> _WHAT IS REQUIRED_
Every entry below should be returned exactly as it appears, with pictures left out.

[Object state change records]
· · · · · · ·

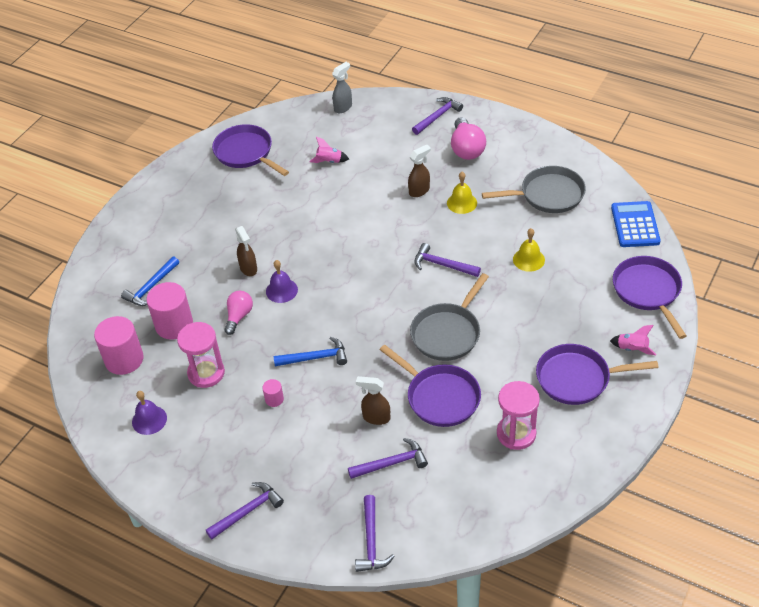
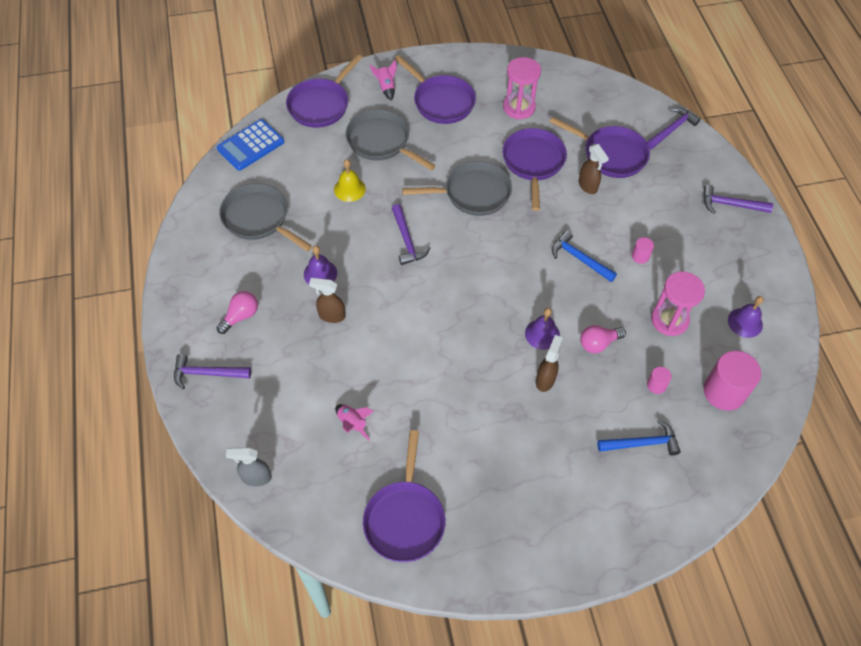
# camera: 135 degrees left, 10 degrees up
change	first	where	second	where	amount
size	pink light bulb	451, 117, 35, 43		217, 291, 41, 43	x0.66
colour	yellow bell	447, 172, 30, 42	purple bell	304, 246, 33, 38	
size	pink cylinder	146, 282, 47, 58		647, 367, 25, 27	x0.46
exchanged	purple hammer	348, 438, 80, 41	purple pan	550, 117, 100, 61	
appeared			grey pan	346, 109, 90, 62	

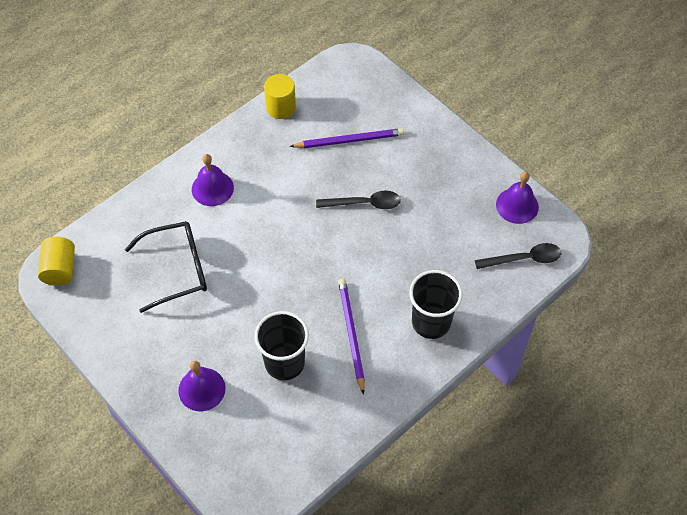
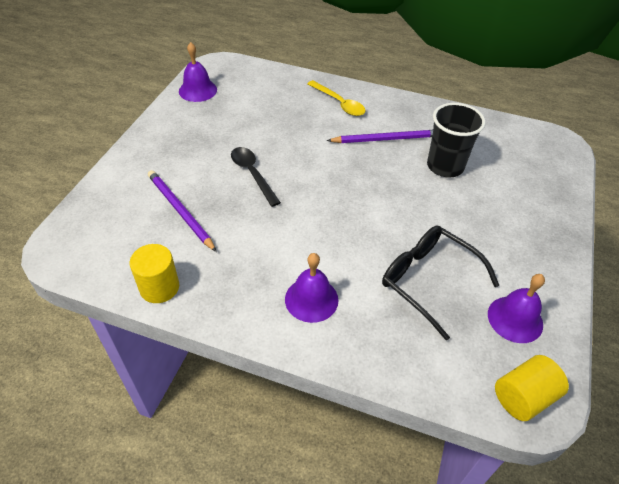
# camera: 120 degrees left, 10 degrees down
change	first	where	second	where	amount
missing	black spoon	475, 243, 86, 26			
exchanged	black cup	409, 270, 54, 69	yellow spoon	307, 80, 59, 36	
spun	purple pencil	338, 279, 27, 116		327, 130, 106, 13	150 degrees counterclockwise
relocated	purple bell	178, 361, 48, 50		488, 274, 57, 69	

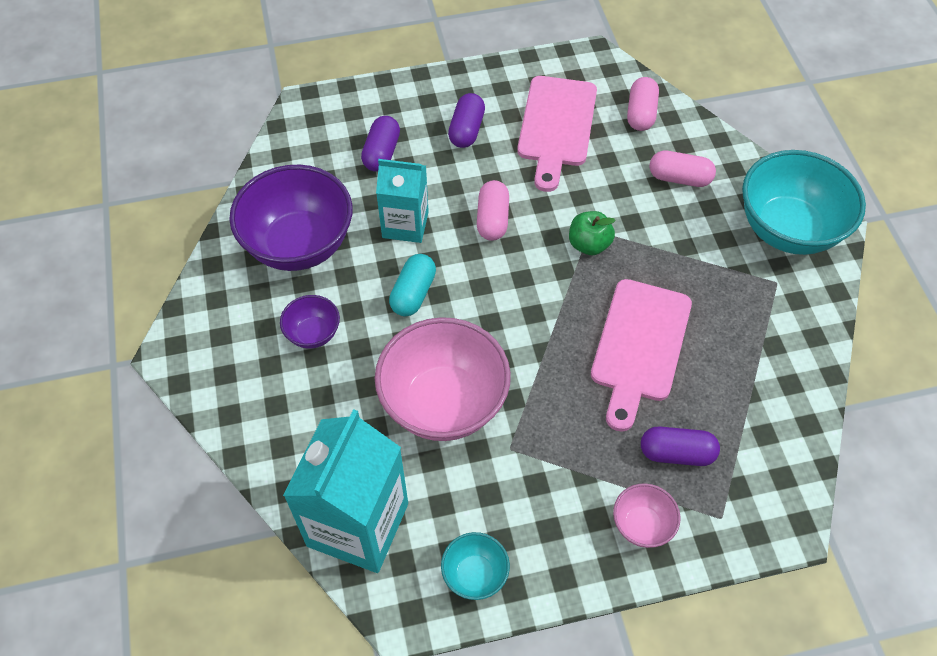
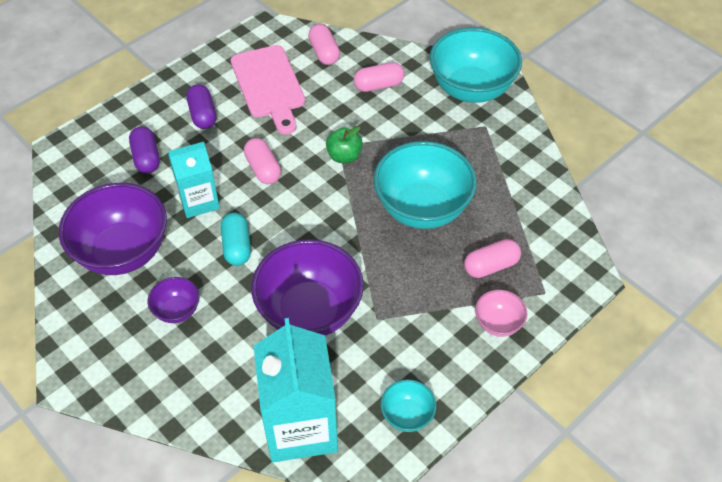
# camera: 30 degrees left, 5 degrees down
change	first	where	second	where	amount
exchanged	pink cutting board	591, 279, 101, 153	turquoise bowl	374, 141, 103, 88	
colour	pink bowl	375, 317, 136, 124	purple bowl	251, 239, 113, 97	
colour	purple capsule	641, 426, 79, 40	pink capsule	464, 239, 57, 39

· · · · · · ·

> _YOUR SOLUTION_
# camera: 135 degrees left, 10 degrees up
change	first	where	second	where	amount
size	pink light bulb	451, 117, 35, 43		217, 291, 41, 43	x0.66
colour	yellow bell	447, 172, 30, 42	purple bell	304, 246, 33, 38	
size	pink cylinder	146, 282, 47, 58		647, 367, 25, 27	x0.46
exchanged	purple hammer	348, 438, 80, 41	purple pan	550, 117, 100, 61	
appeared			grey pan	346, 109, 90, 62	

# camera: 120 degrees left, 10 degrees down
change	first	where	second	where	amount
missing	black spoon	475, 243, 86, 26			
exchanged	black cup	409, 270, 54, 69	yellow spoon	307, 80, 59, 36	
spun	purple pencil	338, 279, 27, 116		327, 130, 106, 13	150 degrees counterclockwise
relocated	purple bell	178, 361, 48, 50		488, 274, 57, 69	

# camera: 30 degrees left, 5 degrees down
change	first	where	second	where	amount
exchanged	pink cutting board	591, 279, 101, 153	turquoise bowl	374, 141, 103, 88	
colour	pink bowl	375, 317, 136, 124	purple bowl	251, 239, 113, 97	
colour	purple capsule	641, 426, 79, 40	pink capsule	464, 239, 57, 39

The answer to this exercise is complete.